*** Opening of Excerpted records ***
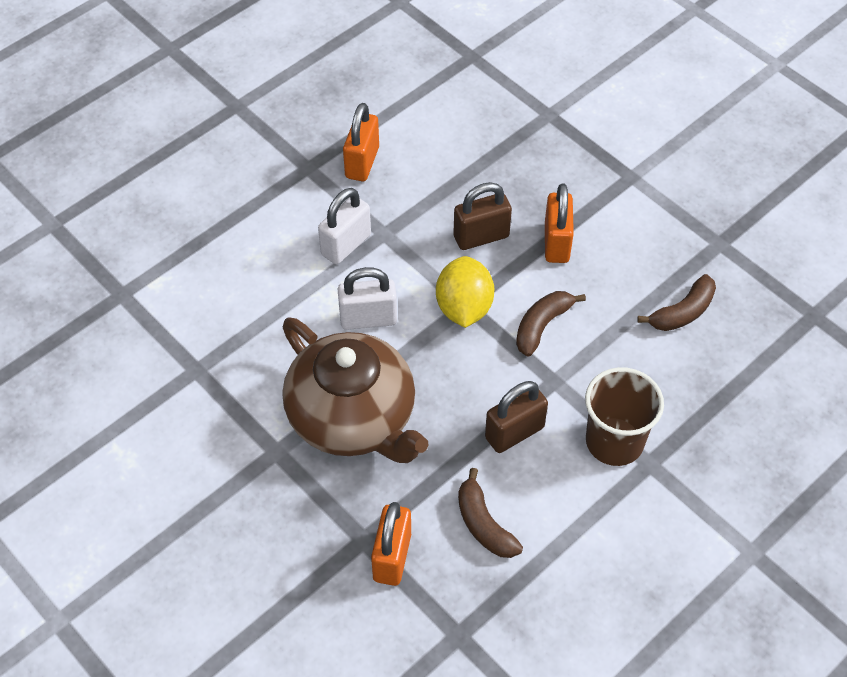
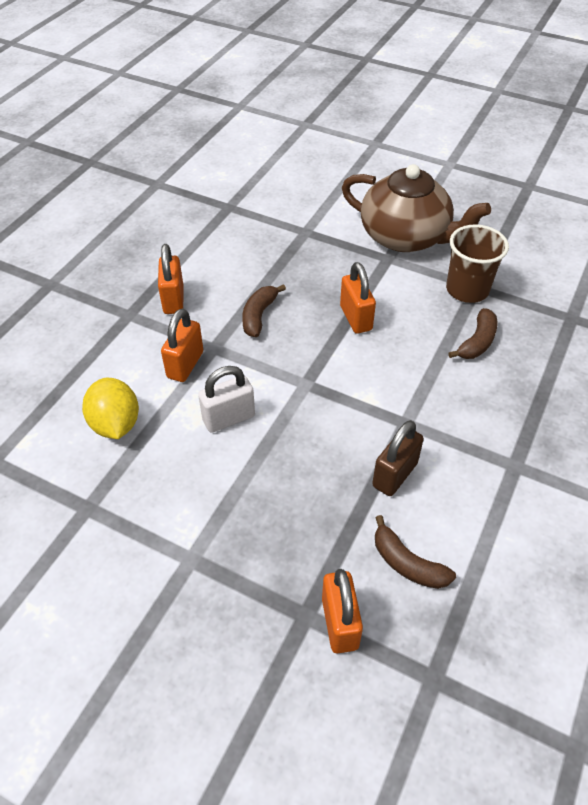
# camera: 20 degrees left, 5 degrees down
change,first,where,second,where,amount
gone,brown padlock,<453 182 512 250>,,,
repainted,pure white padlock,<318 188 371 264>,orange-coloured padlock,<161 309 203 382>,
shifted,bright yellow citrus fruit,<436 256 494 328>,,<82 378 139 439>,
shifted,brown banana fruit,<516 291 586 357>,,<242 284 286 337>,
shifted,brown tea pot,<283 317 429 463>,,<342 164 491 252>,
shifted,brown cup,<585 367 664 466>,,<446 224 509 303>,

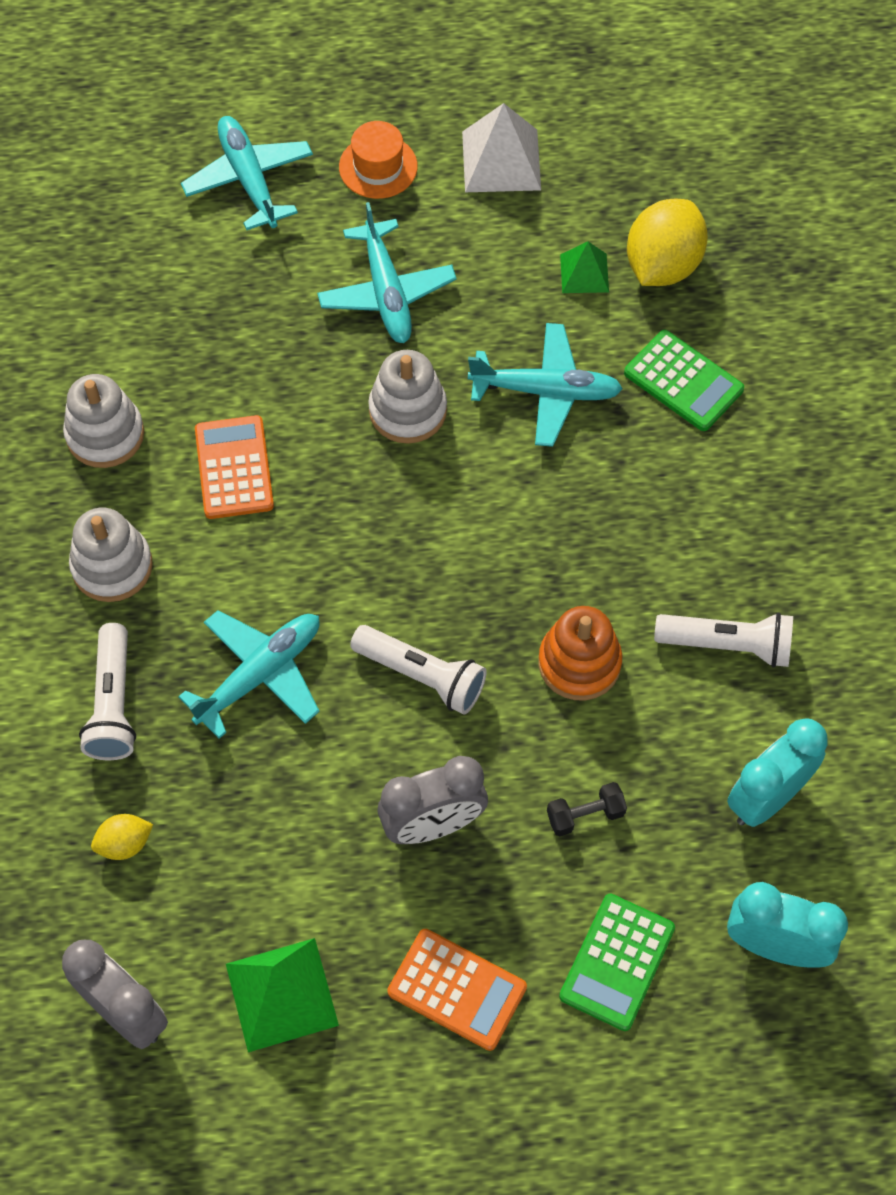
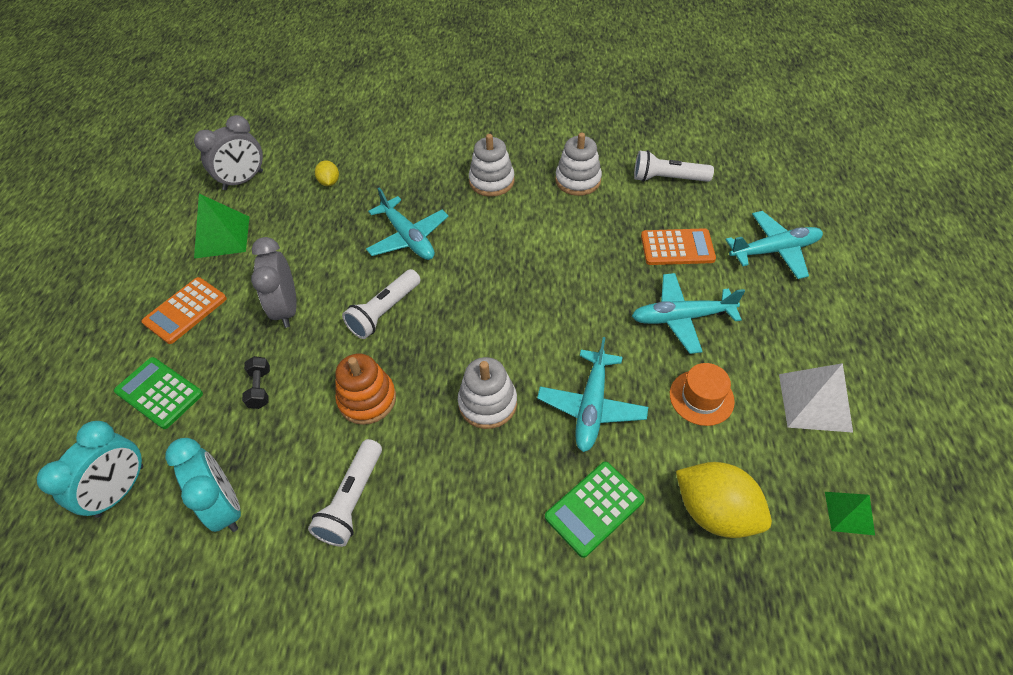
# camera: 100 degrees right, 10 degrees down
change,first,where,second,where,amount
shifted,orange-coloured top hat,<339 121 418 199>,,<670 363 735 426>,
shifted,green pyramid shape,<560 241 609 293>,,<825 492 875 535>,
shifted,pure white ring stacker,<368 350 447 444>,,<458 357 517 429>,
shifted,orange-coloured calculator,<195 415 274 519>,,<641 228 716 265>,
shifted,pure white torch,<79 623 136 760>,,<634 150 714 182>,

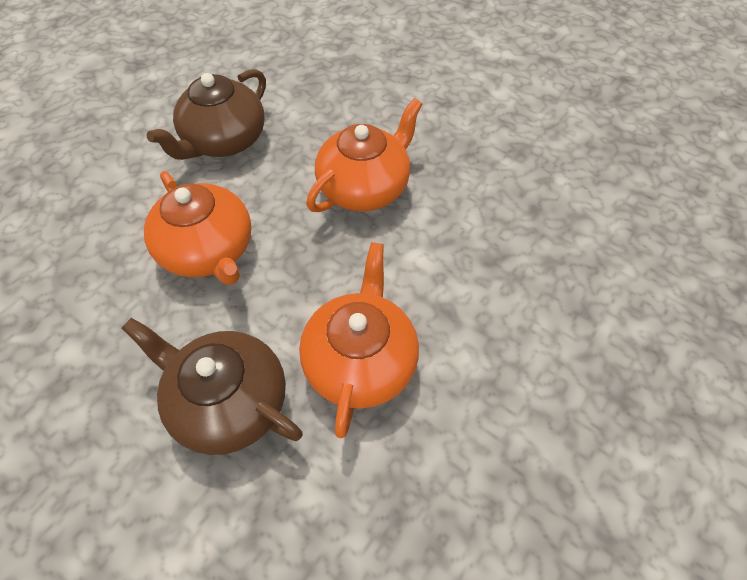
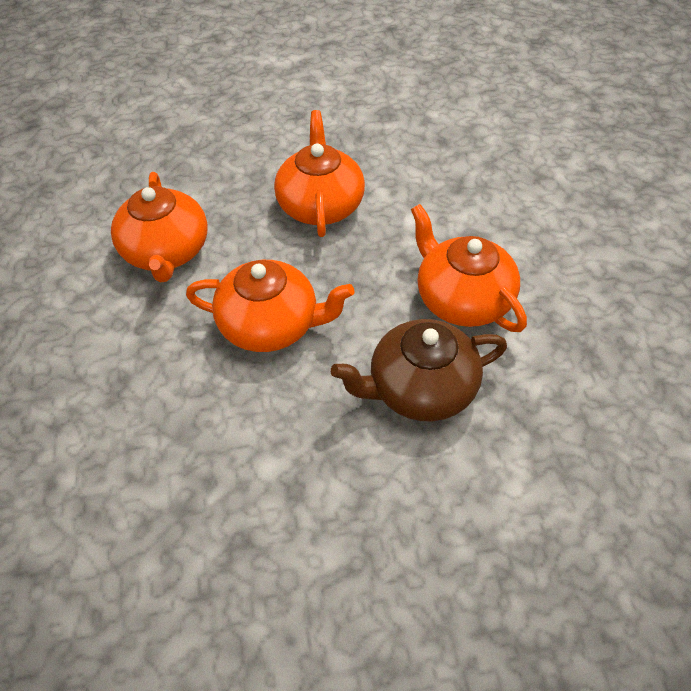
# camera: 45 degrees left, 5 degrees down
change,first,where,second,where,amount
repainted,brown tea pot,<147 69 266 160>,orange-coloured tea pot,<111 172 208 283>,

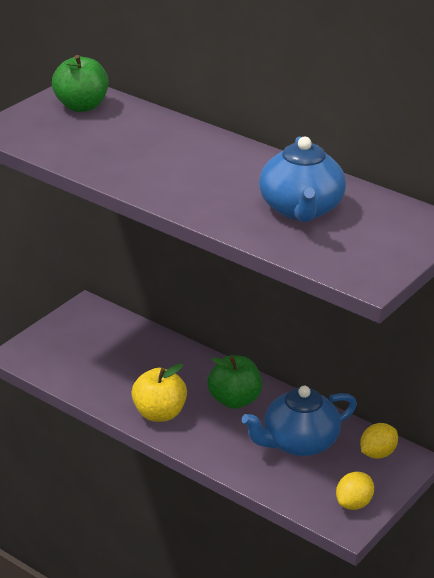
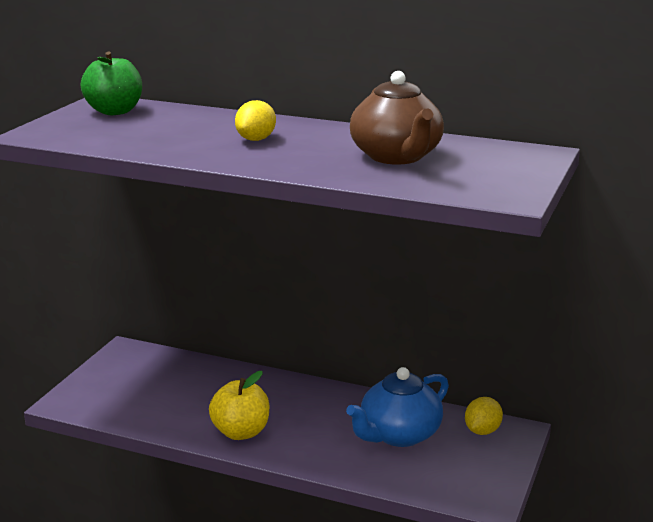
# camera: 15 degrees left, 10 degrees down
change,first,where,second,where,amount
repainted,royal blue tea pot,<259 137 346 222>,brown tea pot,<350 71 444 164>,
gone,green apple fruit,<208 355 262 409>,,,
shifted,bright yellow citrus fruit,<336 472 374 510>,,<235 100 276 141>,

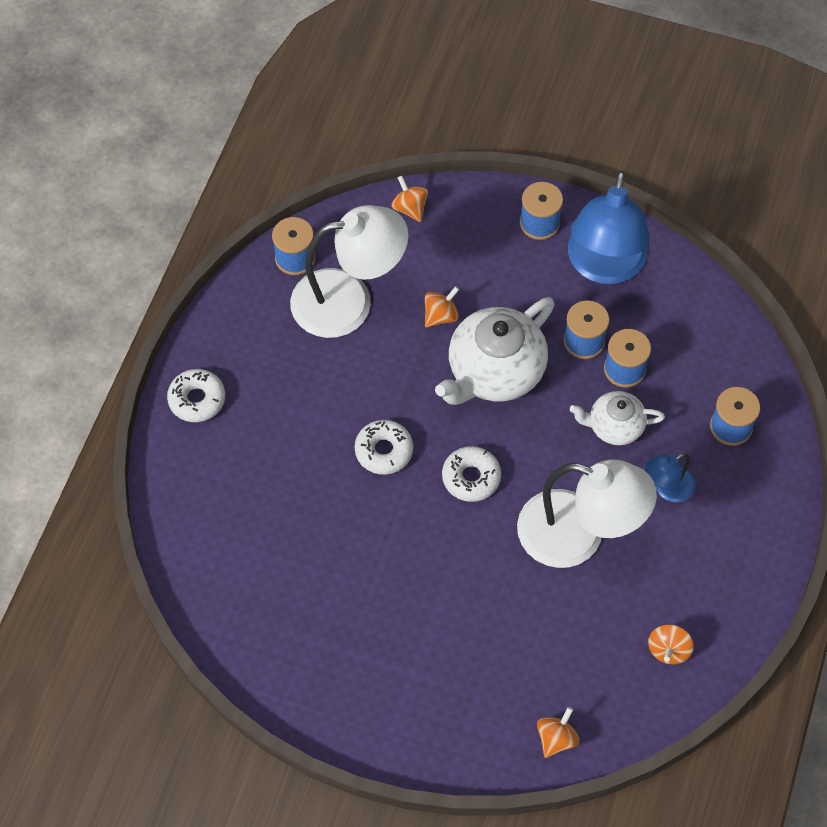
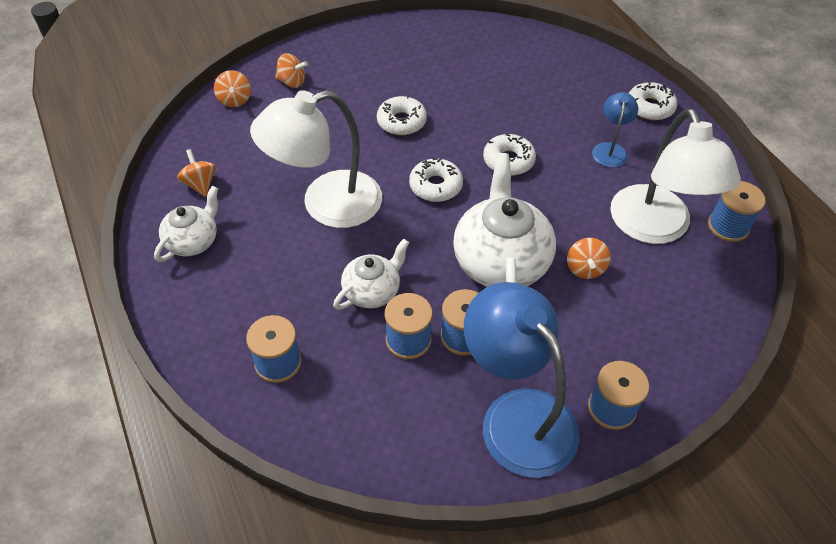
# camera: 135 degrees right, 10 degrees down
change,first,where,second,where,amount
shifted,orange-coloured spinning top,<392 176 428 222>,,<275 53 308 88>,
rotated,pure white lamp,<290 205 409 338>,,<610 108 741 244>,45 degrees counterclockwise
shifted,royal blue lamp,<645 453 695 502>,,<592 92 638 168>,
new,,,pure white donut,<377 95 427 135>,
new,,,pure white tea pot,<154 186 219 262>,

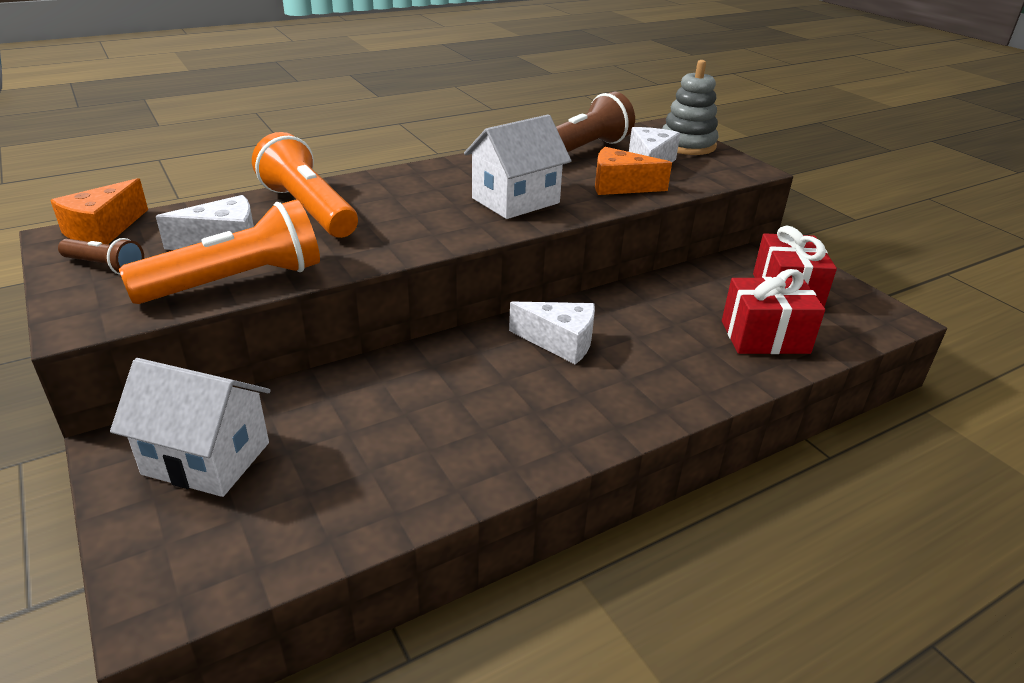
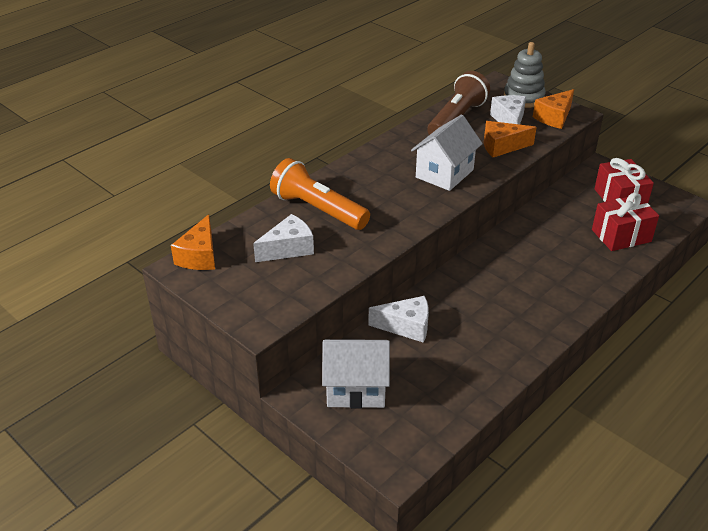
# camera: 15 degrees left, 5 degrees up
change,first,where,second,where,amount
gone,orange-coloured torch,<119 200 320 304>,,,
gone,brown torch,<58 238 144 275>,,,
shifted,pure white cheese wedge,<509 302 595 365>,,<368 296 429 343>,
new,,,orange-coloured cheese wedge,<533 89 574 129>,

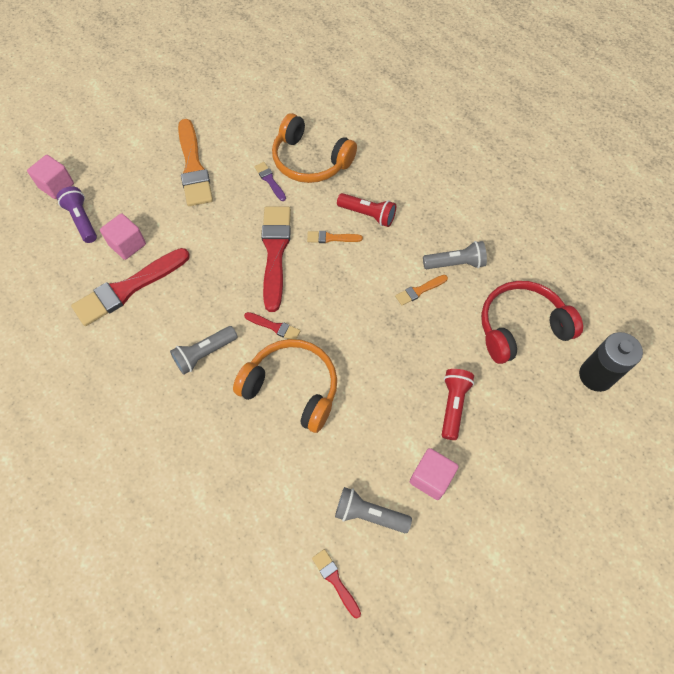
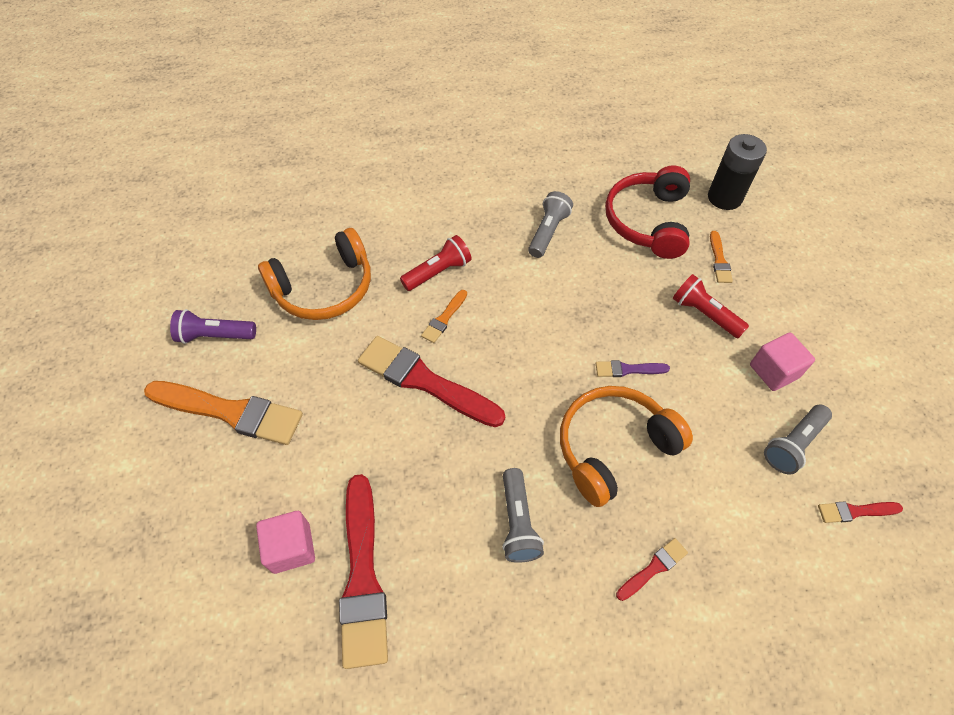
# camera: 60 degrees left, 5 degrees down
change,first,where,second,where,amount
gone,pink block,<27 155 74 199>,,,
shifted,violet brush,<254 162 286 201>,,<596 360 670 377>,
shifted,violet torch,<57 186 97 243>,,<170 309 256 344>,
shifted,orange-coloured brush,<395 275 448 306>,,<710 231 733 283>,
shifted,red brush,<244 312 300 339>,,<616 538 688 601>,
*** Close of Excerpted records ***
Task brief: Locate the word "padlock" in the records above, and return each line that has it.

Task output:
gone,brown padlock,<453 182 512 250>,,,
repainted,pure white padlock,<318 188 371 264>,orange-coloured padlock,<161 309 203 382>,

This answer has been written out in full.